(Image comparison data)
++++++

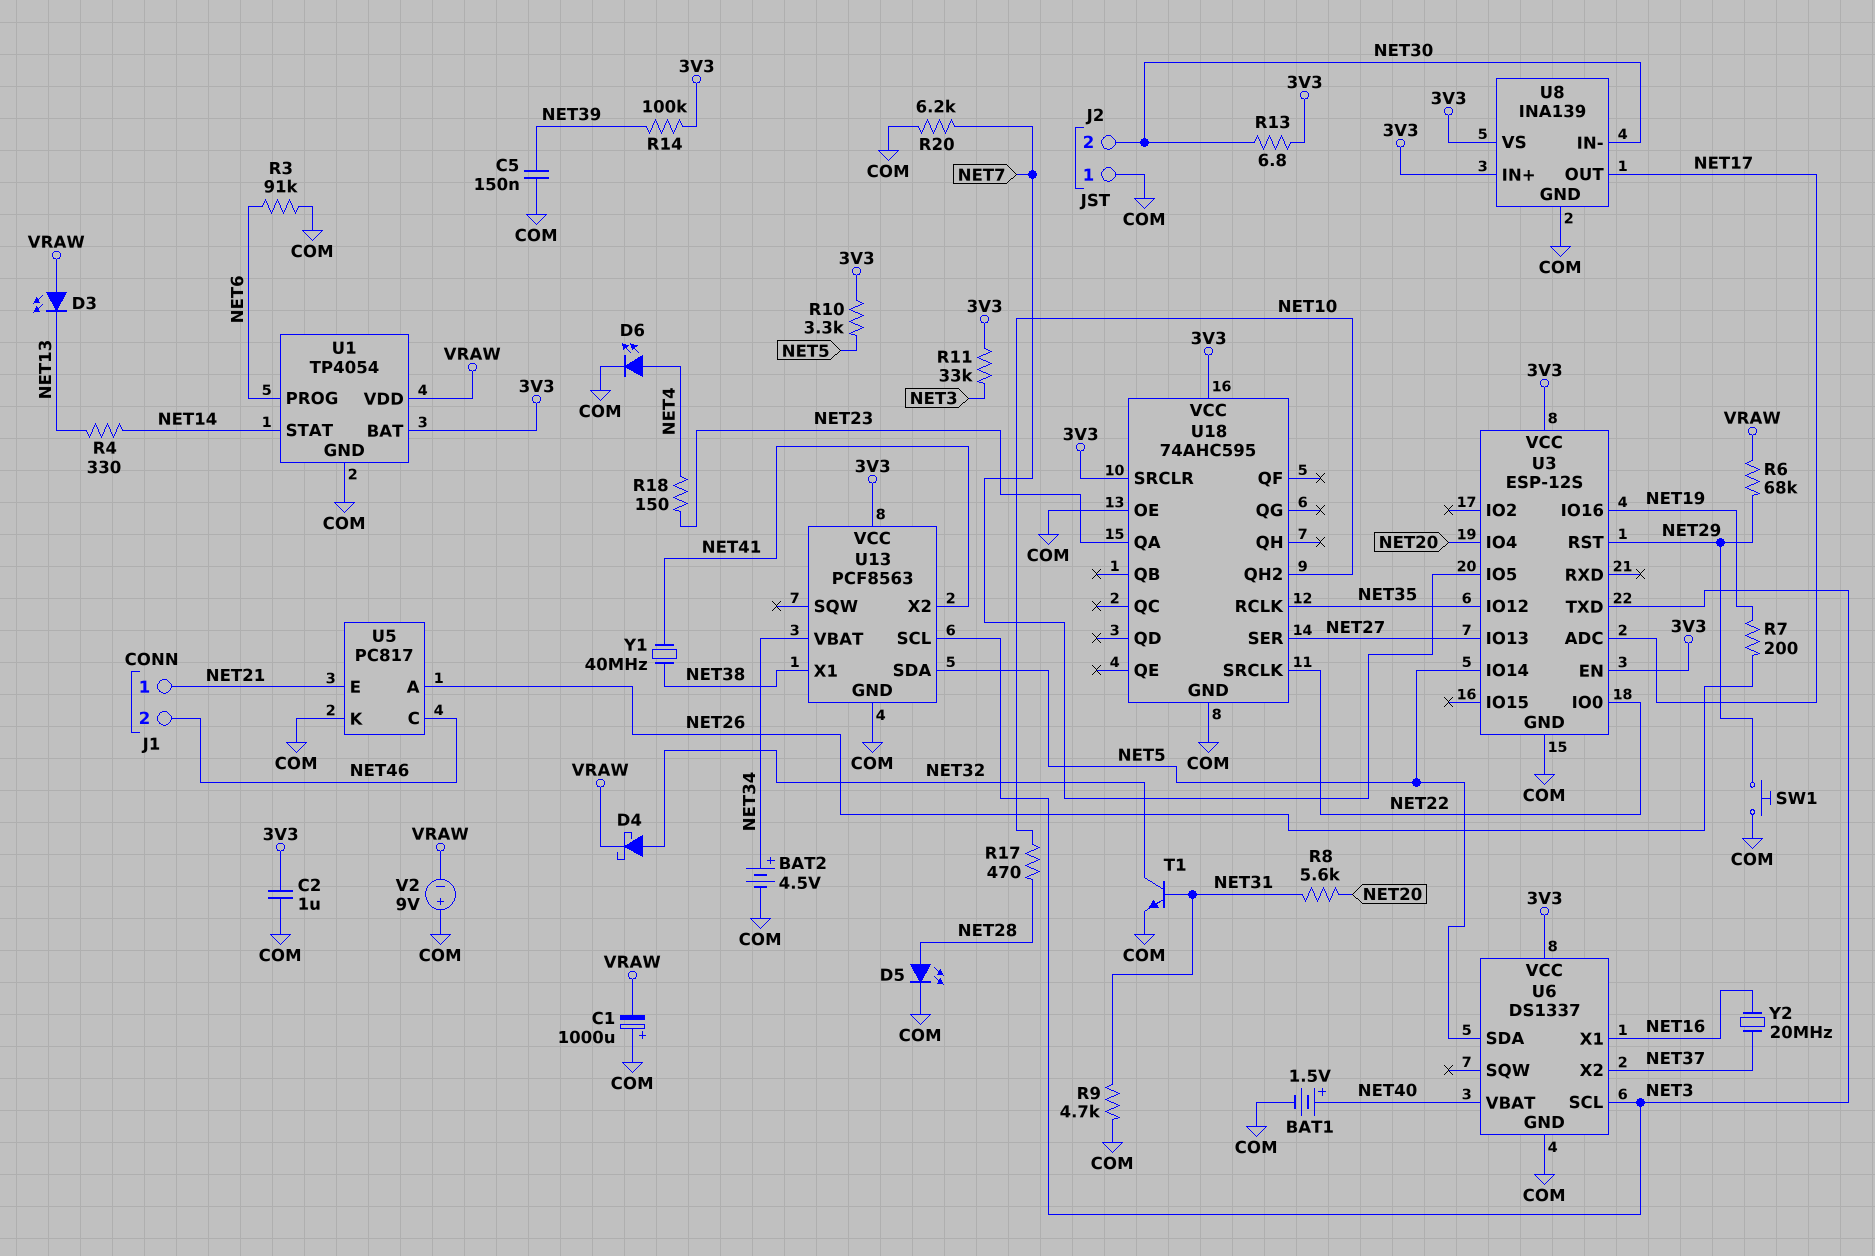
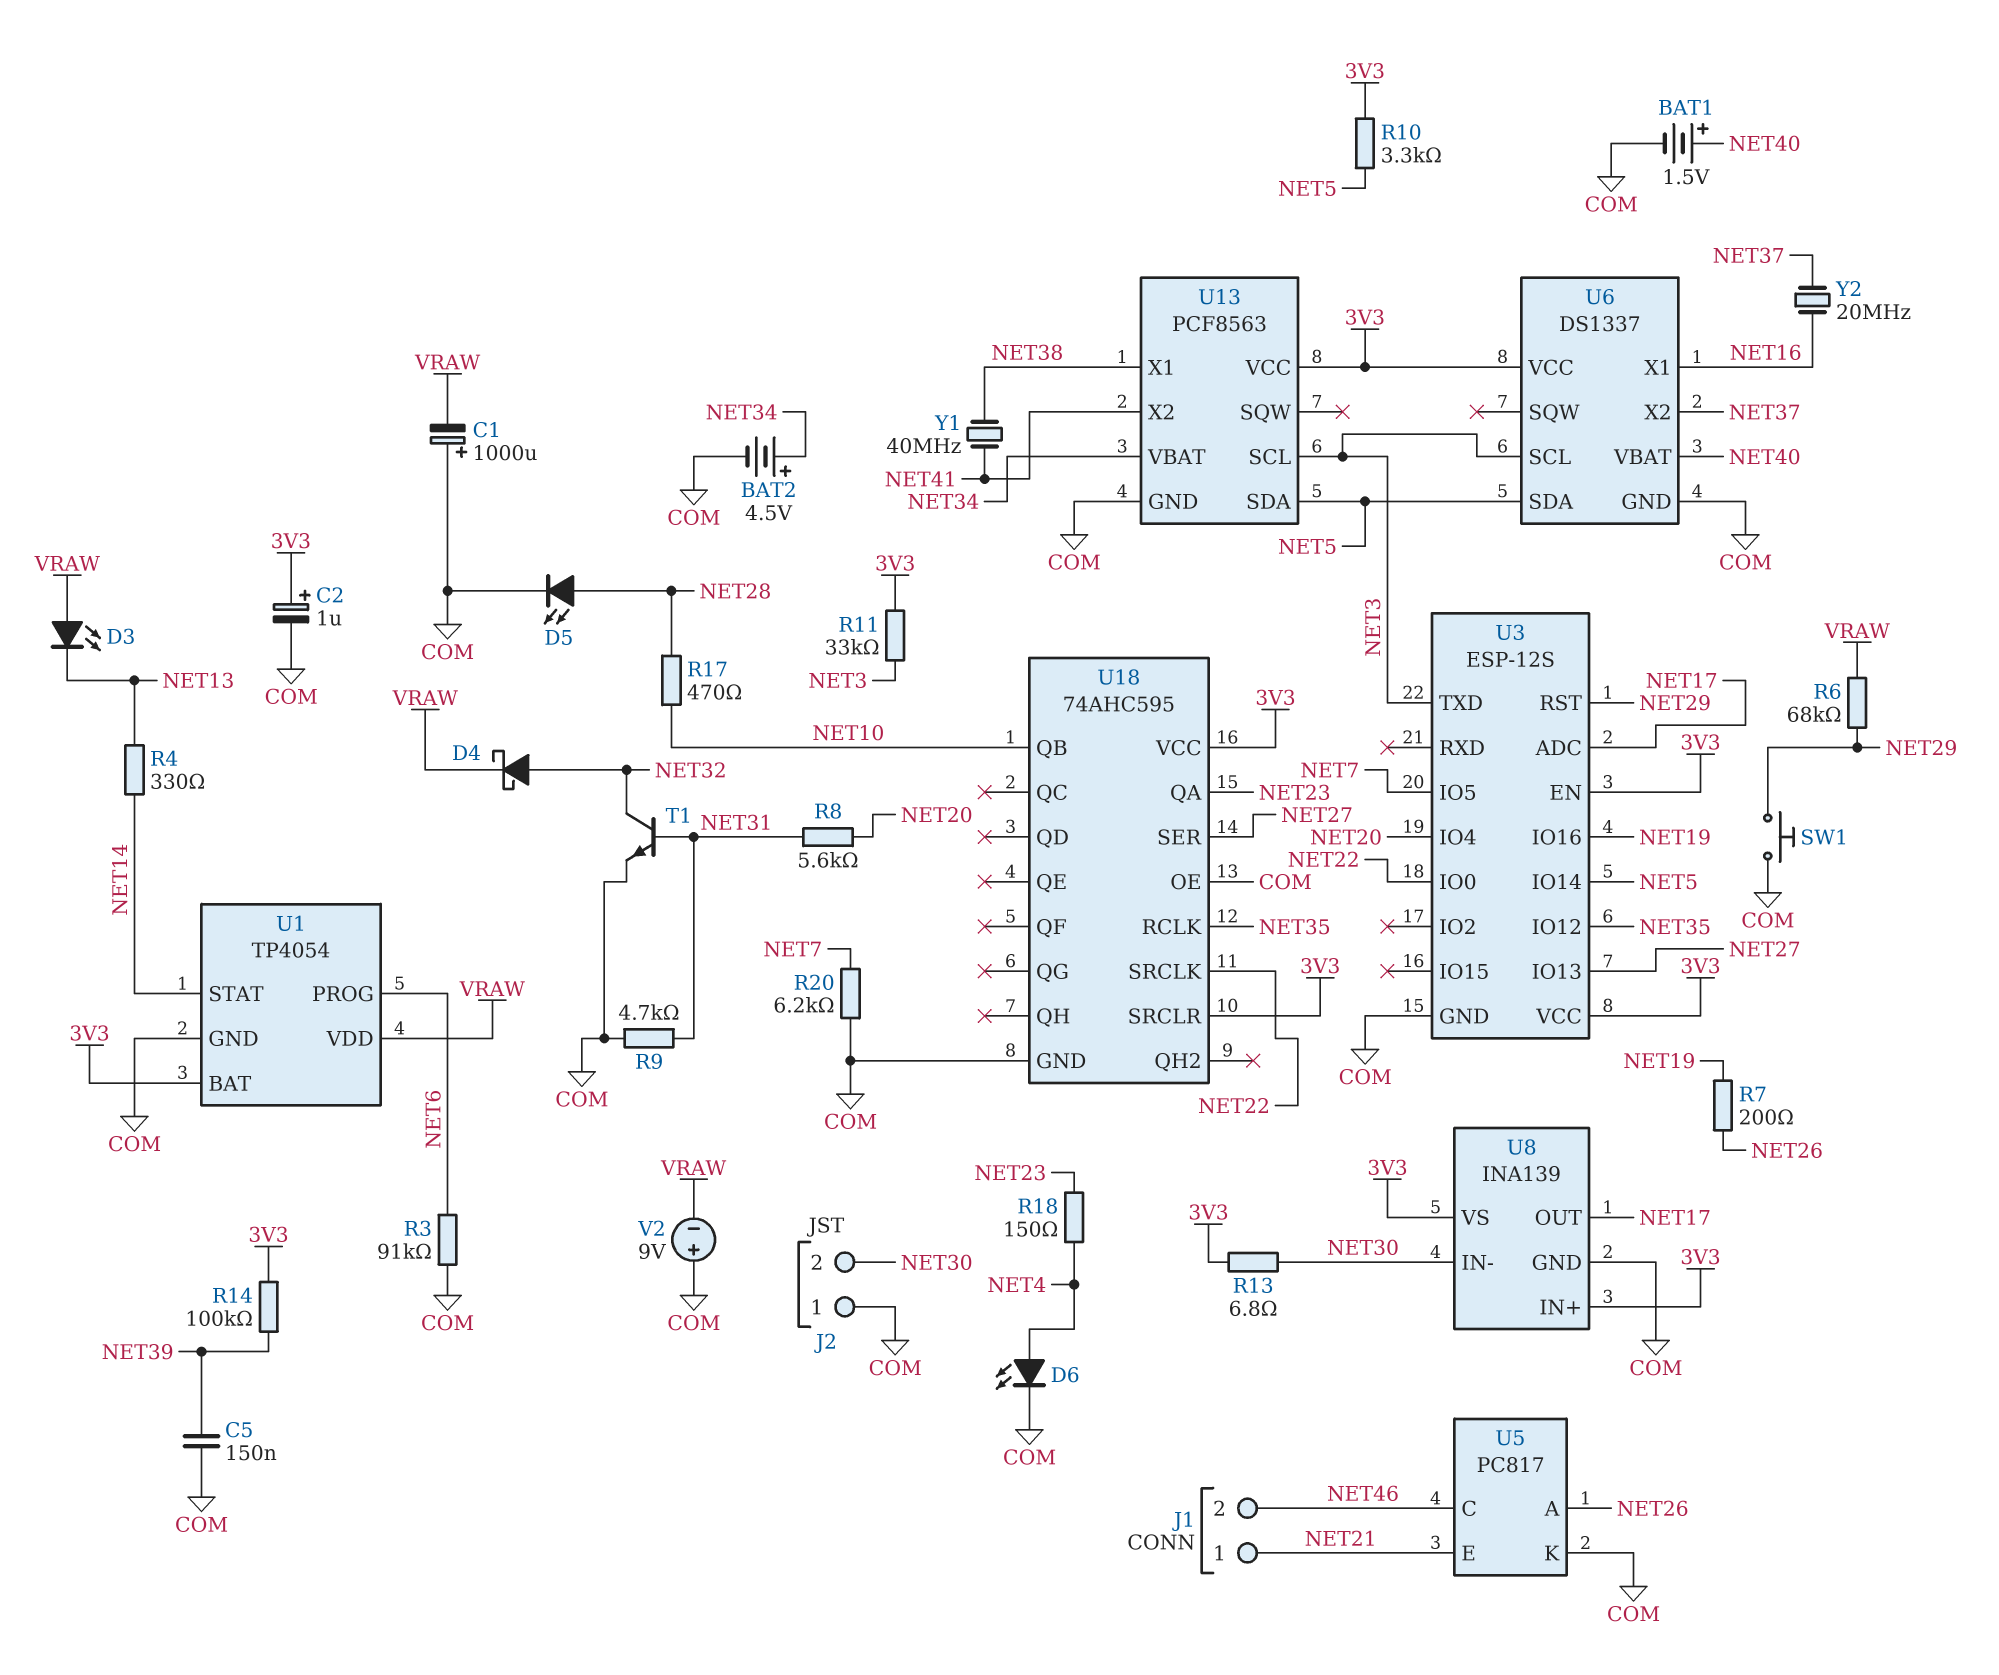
C2: 1uF (3V3, COM) -> 1uF (plus 3V3, minus COM)
U18 pin QB: none -> NET10
U18 pin QH2: NET10 -> none

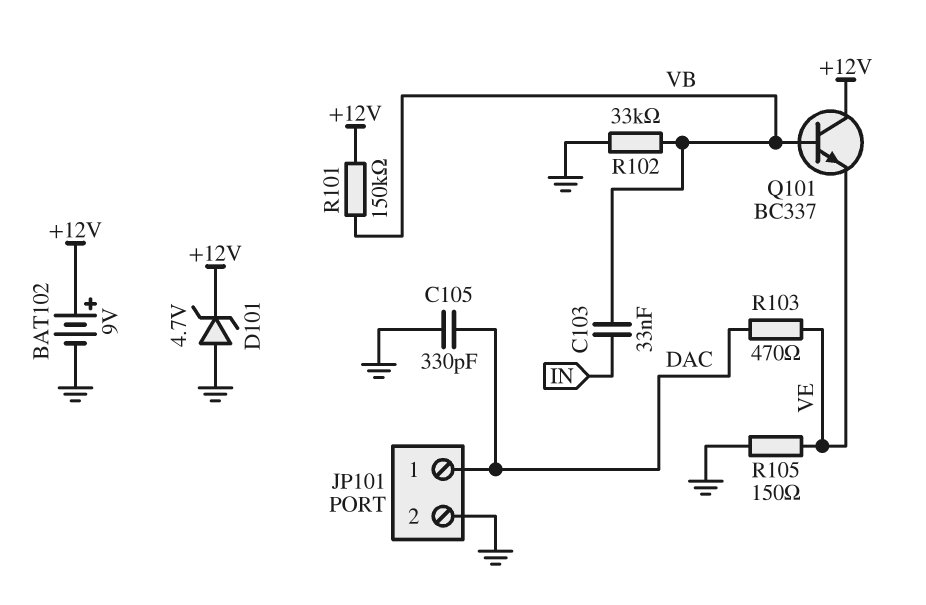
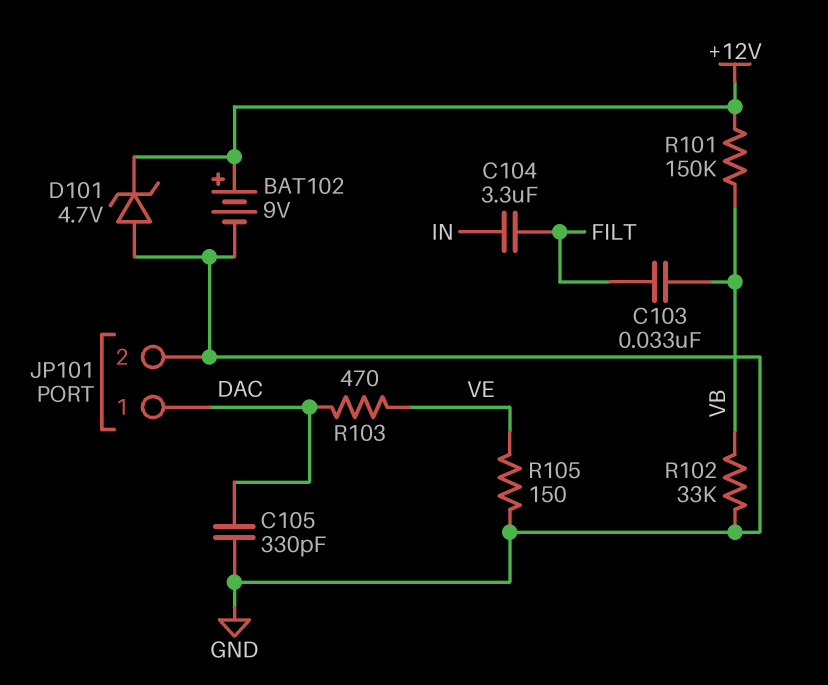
C103: 33nF (IN, VB) -> 33nF (FILT, VB)
C104: none -> 3.3uF (FILT, IN)
Q101: NPN BC337 (B VB, C +12V, E VE) -> none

++++++

Brief:
Render the data above verbatim and without pictures.

Result for this task:
C2: 1uF (3V3, COM) -> 1uF (plus 3V3, minus COM)
U18 pin QB: none -> NET10
U18 pin QH2: NET10 -> none

C103: 33nF (IN, VB) -> 33nF (FILT, VB)
C104: none -> 3.3uF (FILT, IN)
Q101: NPN BC337 (B VB, C +12V, E VE) -> none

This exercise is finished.